**YOUR TASK:**
Scan the records for "right". Report each line that includes it.

**RECORDS:**
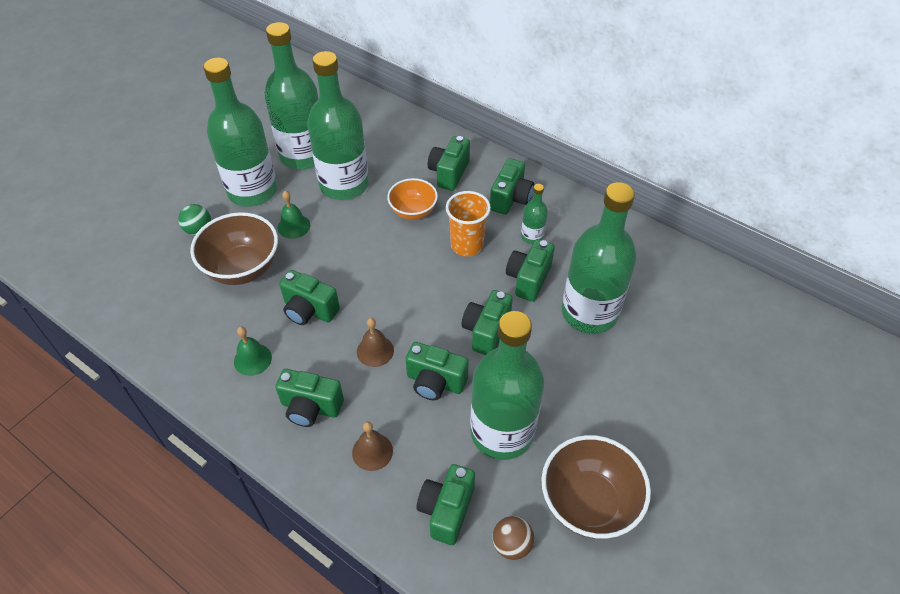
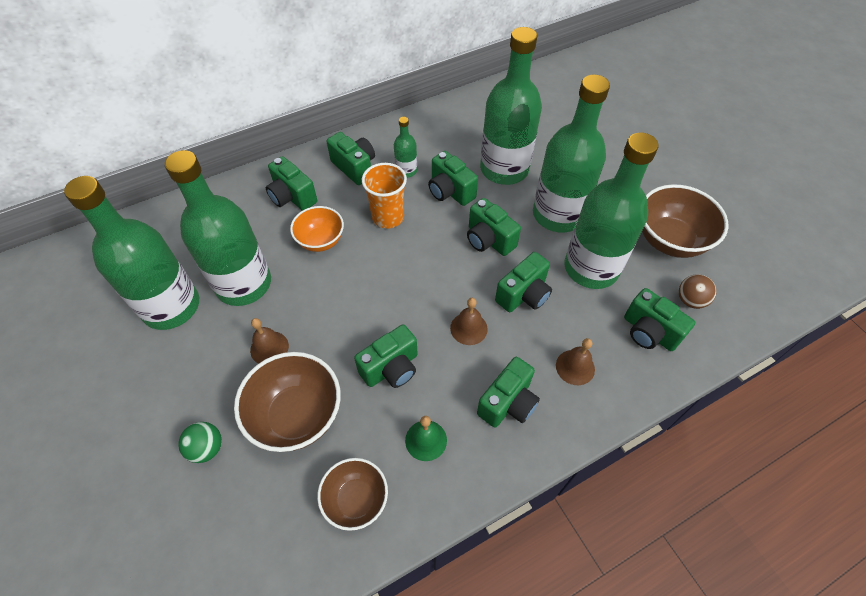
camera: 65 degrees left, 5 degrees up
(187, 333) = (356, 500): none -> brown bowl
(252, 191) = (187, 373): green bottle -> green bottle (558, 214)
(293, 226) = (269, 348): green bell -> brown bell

* * *

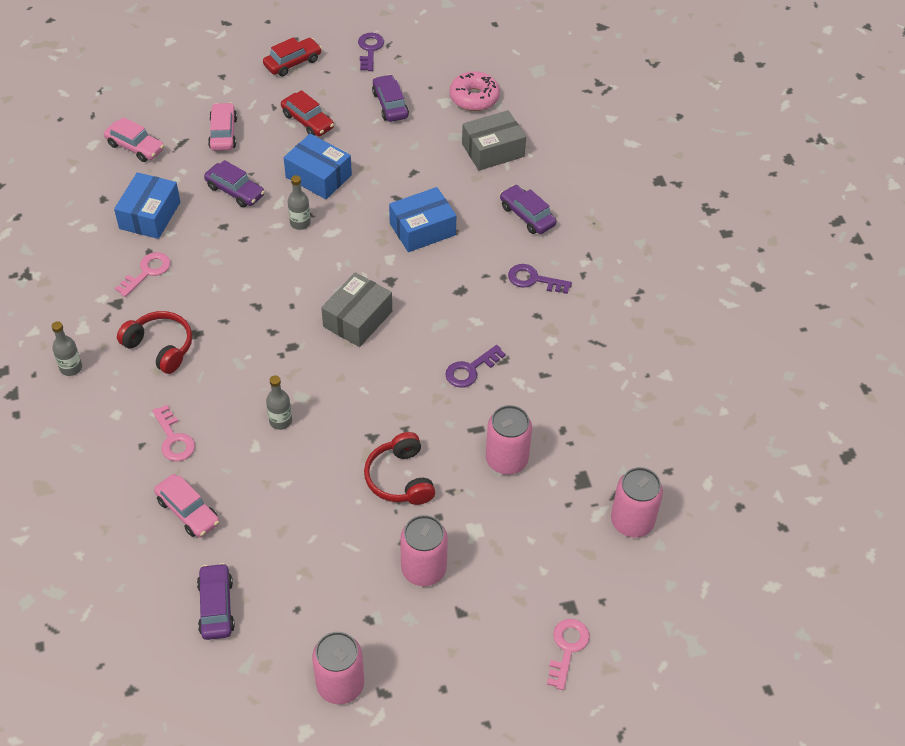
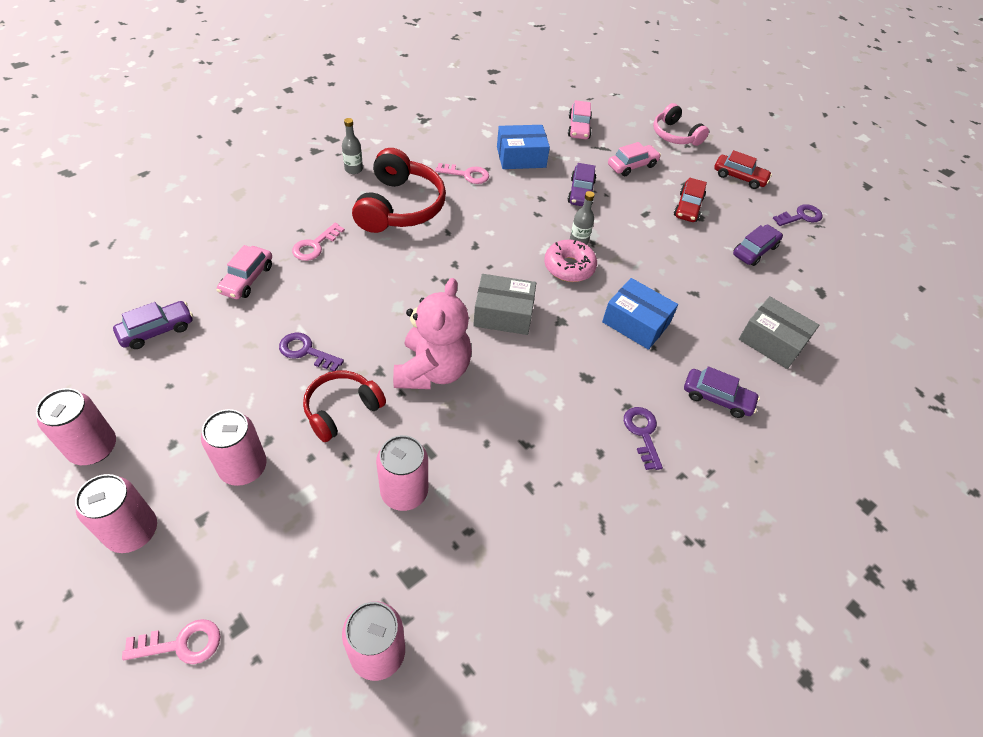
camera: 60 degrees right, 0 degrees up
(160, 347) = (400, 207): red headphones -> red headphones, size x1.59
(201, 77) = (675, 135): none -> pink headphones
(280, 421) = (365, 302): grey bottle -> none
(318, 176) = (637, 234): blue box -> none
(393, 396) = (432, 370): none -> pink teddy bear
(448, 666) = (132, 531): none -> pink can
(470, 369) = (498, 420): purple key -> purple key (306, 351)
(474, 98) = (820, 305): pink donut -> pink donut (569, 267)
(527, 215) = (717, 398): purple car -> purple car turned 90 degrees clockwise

--

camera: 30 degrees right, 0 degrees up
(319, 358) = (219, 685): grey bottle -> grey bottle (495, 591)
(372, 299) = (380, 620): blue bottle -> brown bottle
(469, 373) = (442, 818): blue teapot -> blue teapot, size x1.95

**REPLY TO THE EXERCISE:**
camera: 60 degrees right, 0 degrees up
camera: 30 degrees right, 0 degrees up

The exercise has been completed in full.